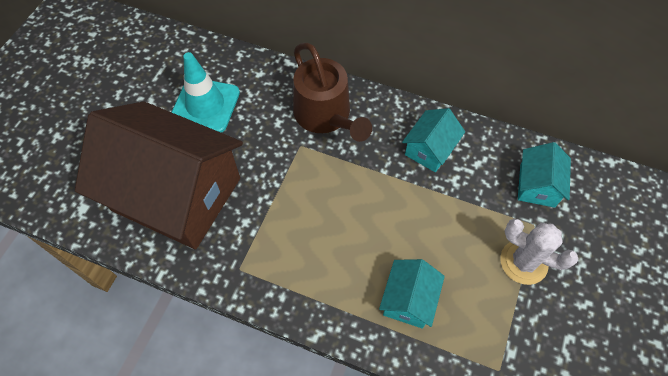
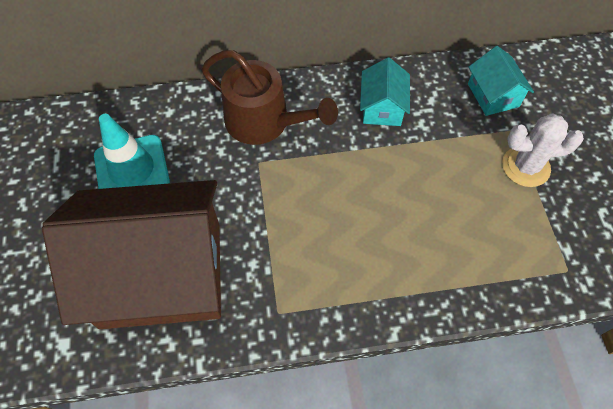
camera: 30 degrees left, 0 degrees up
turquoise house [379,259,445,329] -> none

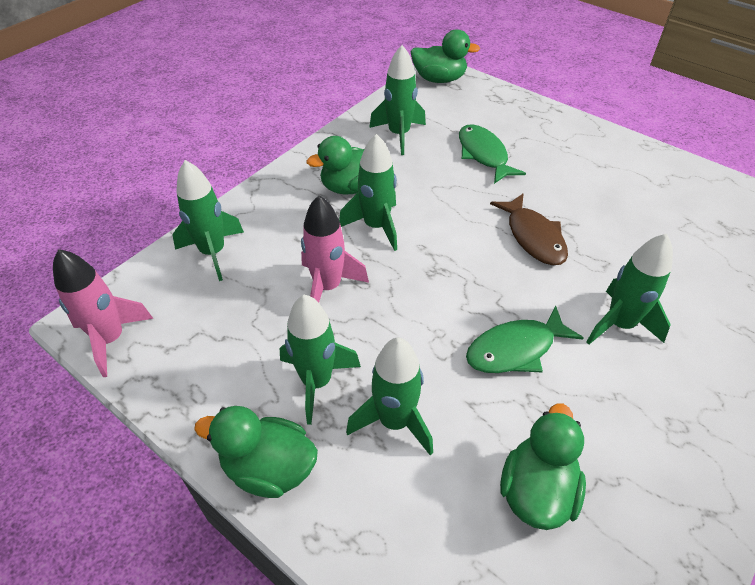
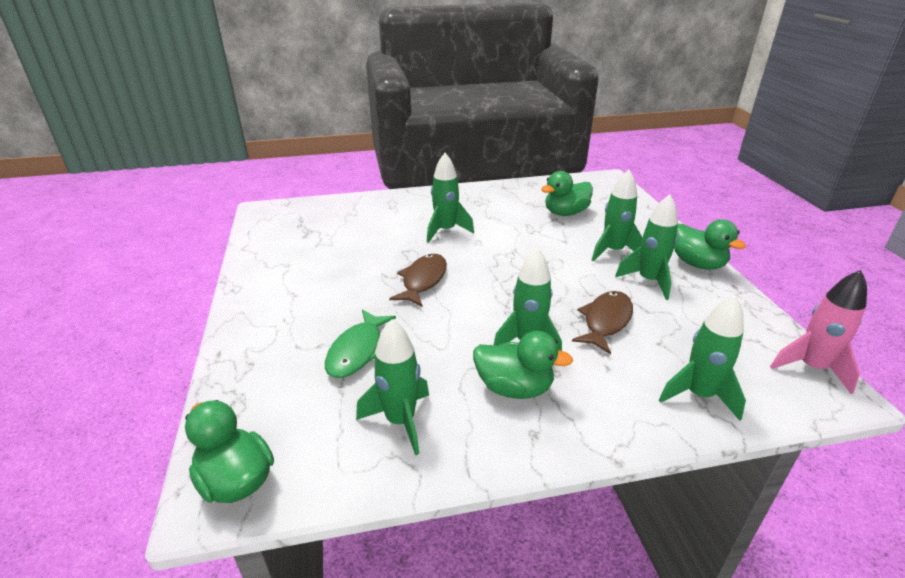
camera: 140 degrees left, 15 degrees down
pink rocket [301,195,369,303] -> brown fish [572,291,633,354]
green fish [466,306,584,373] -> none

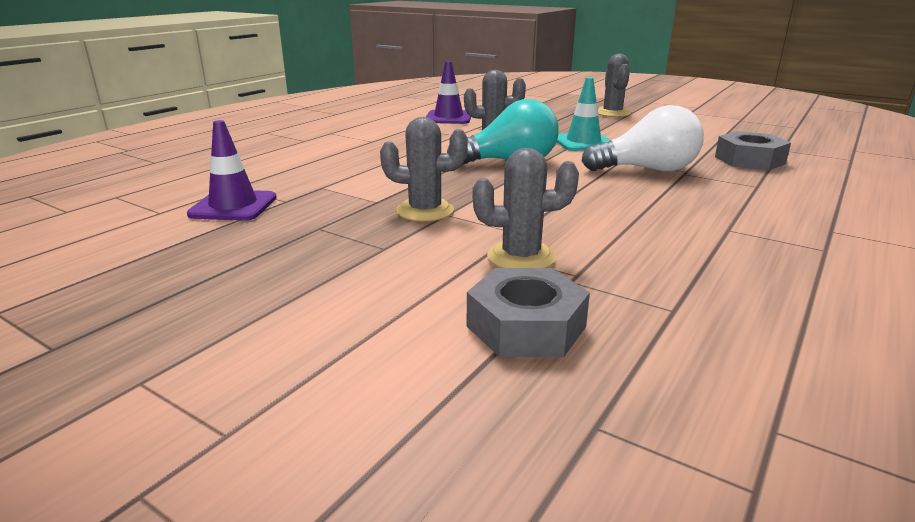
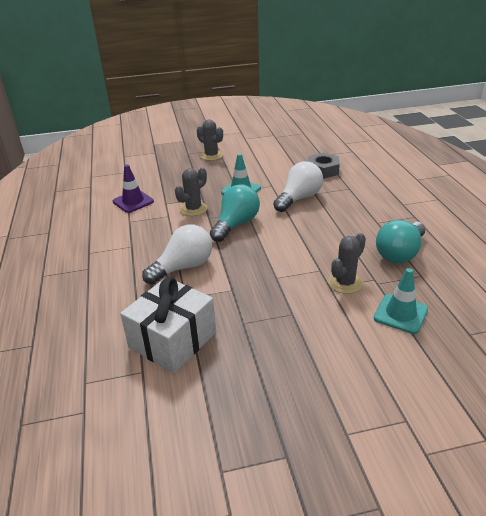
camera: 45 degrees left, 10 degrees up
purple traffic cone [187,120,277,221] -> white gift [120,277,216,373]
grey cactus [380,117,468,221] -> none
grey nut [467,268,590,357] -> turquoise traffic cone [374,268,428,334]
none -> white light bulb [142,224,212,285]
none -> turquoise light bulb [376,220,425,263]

━━━━━━━━━━

Count every line in the data where the string "none" occurs. Give nothing except the number.

5